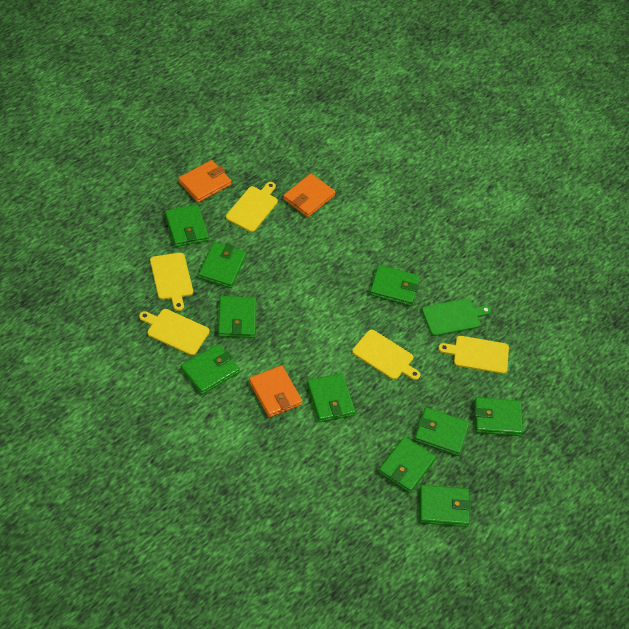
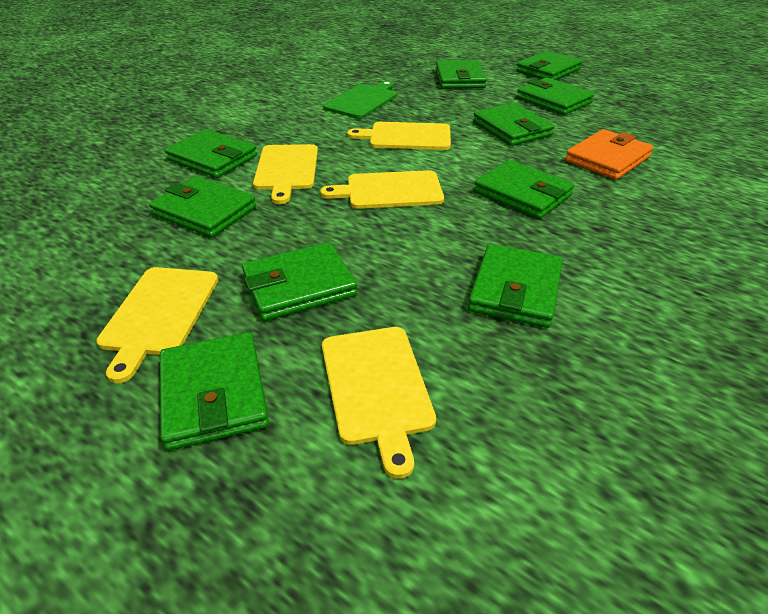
orange wallet: 3 -> 1

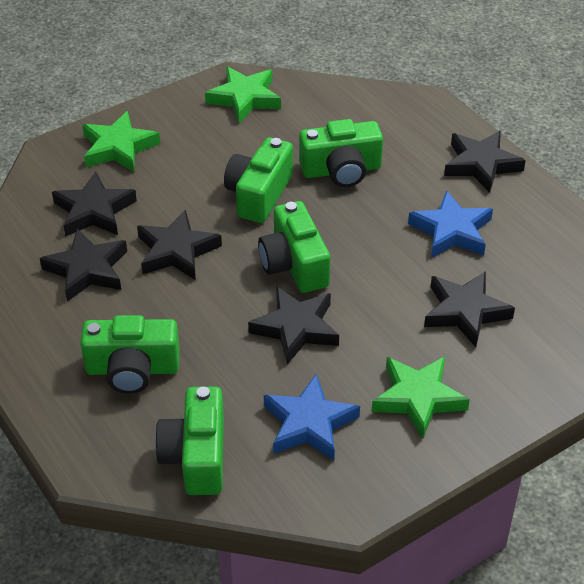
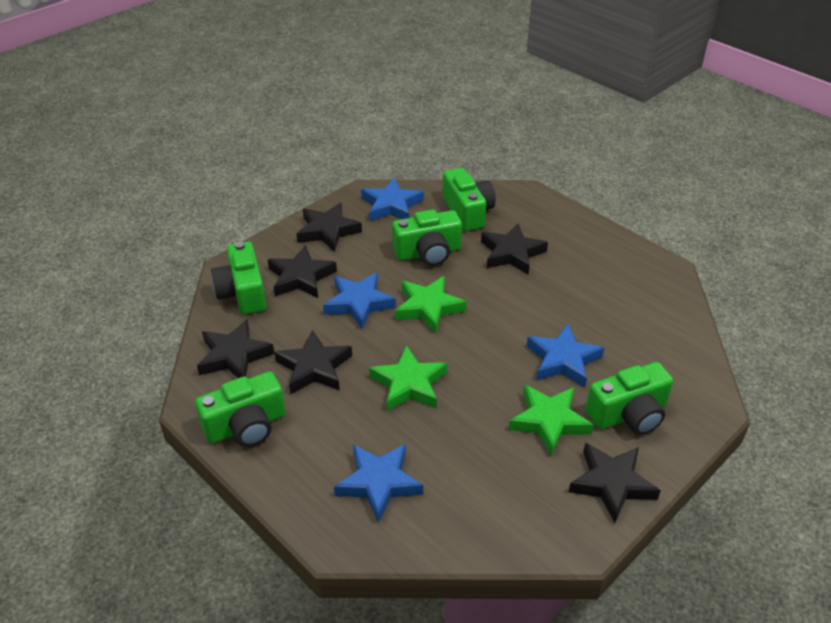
blue star: 2 -> 4

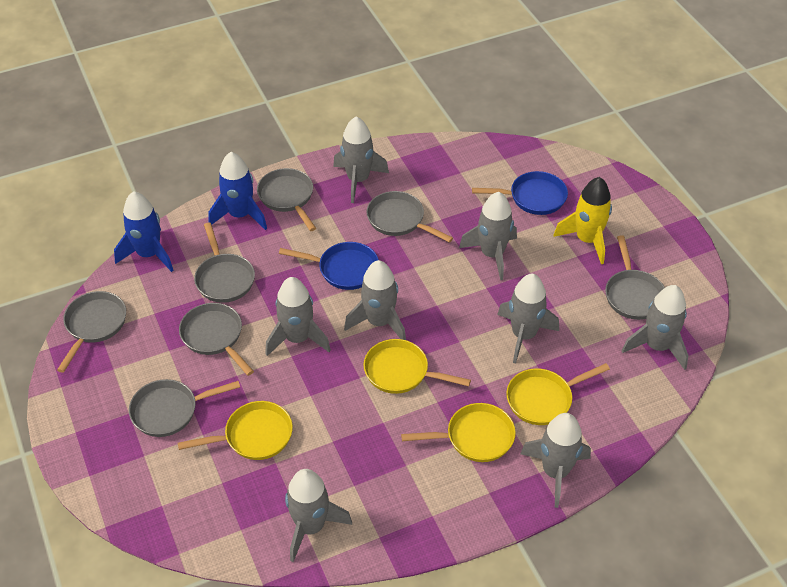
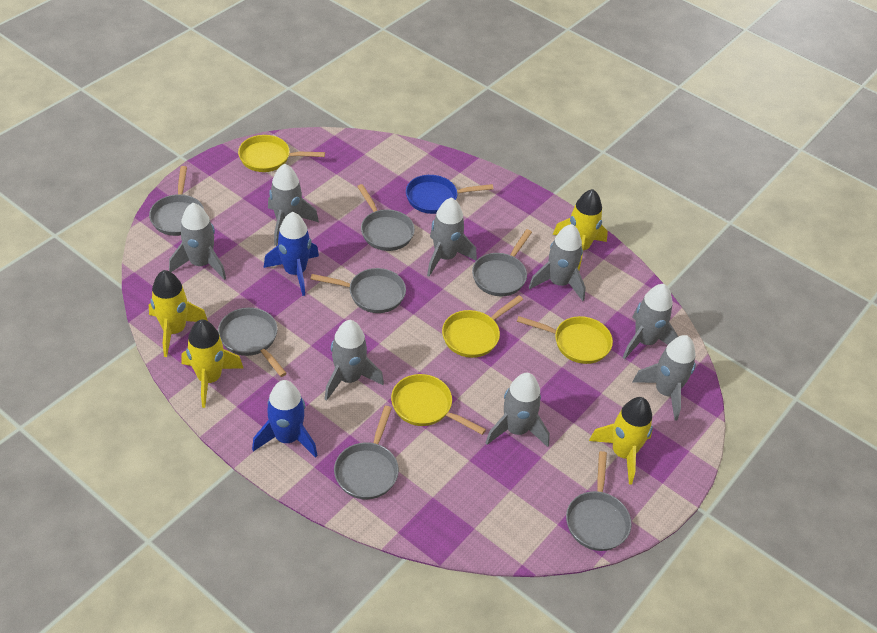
blue pan: 2 -> 1
yellow rocket: 1 -> 4

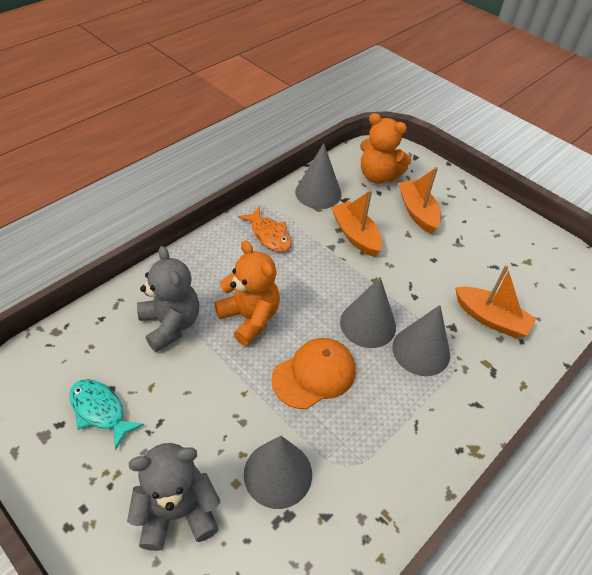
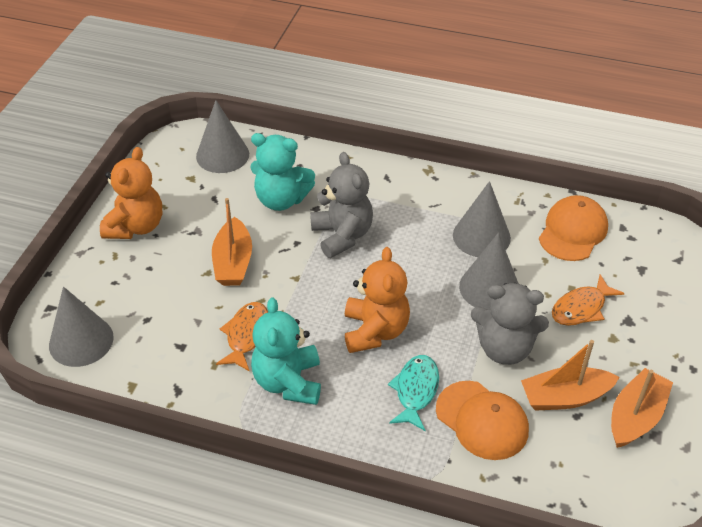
orange cap: 1 -> 2
orange fish: 1 -> 2
turquoise teddy bear: 0 -> 2

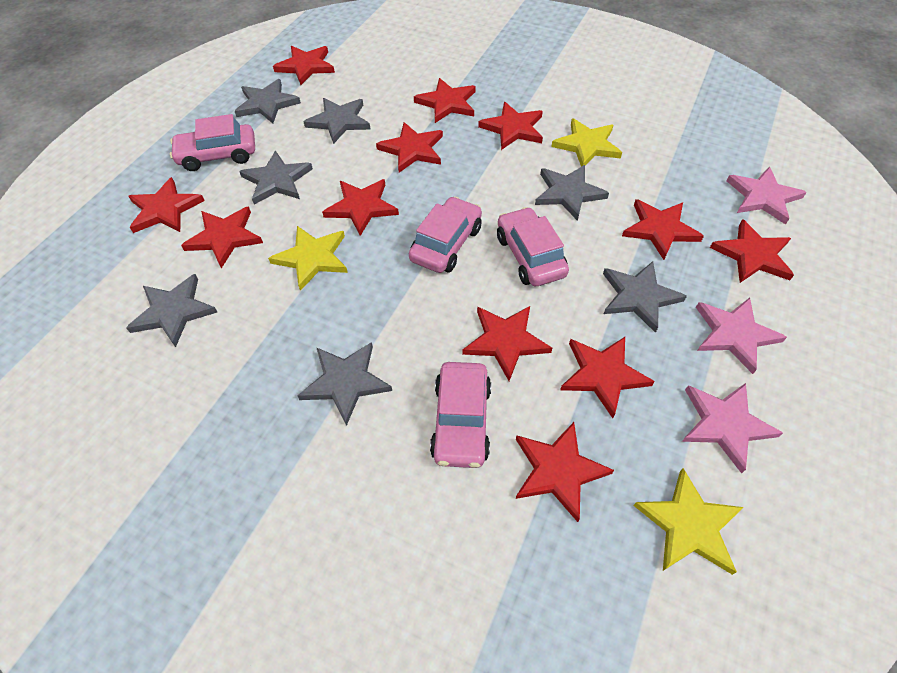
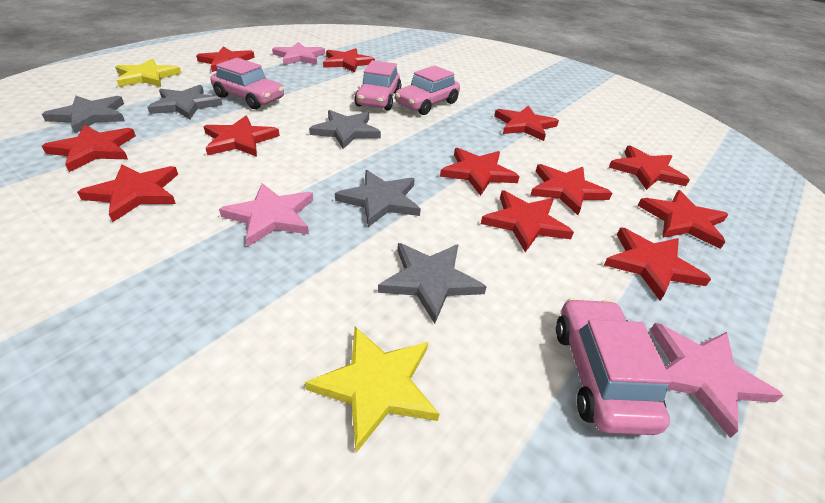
grey star: 7 -> 5
yellow star: 3 -> 2

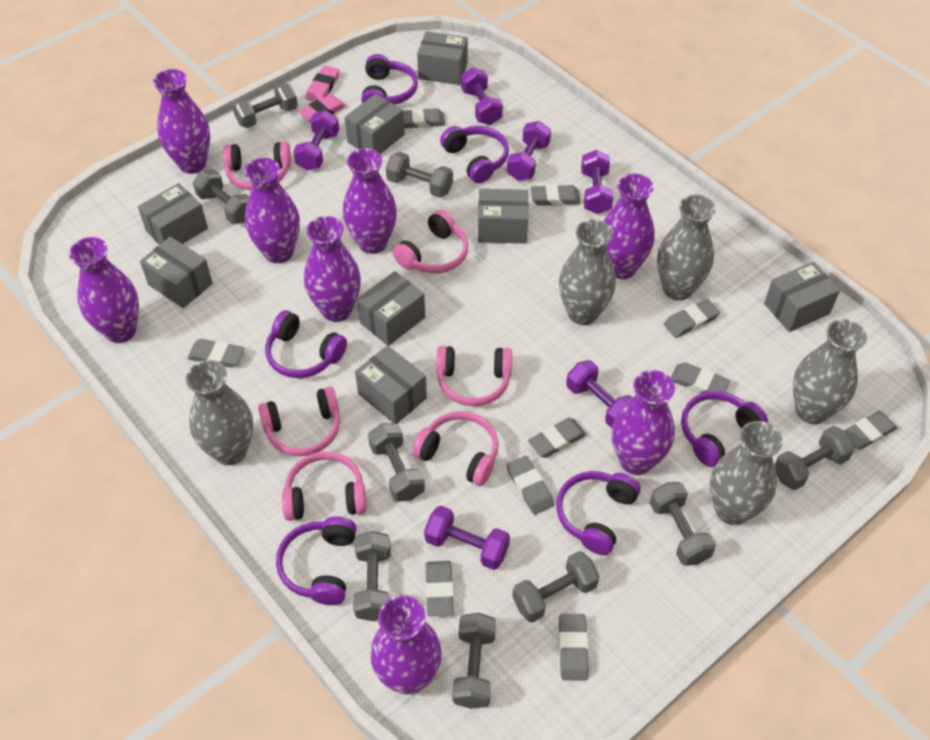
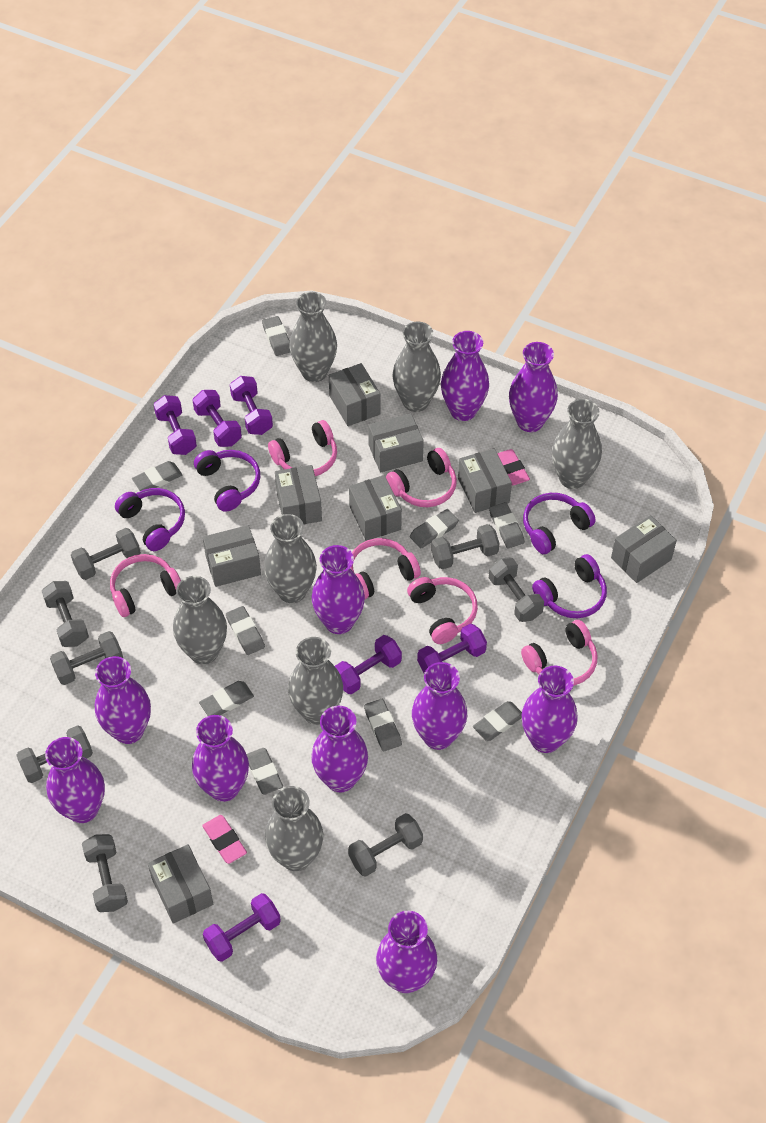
grey dumbbell: 9 -> 8
grey eraser: 10 -> 9
grey vase: 5 -> 7
purple headphones: 6 -> 4
purple vase: 8 -> 10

- - - - - - -

> **What to produce**
Leaving all pictures aside, print exactly the lines from the one that contains "turquoise teddy bear: 0 -> 2" through the last line of the data above, inclusive.

> **Task result**
turquoise teddy bear: 0 -> 2

grey star: 7 -> 5
yellow star: 3 -> 2

grey dumbbell: 9 -> 8
grey eraser: 10 -> 9
grey vase: 5 -> 7
purple headphones: 6 -> 4
purple vase: 8 -> 10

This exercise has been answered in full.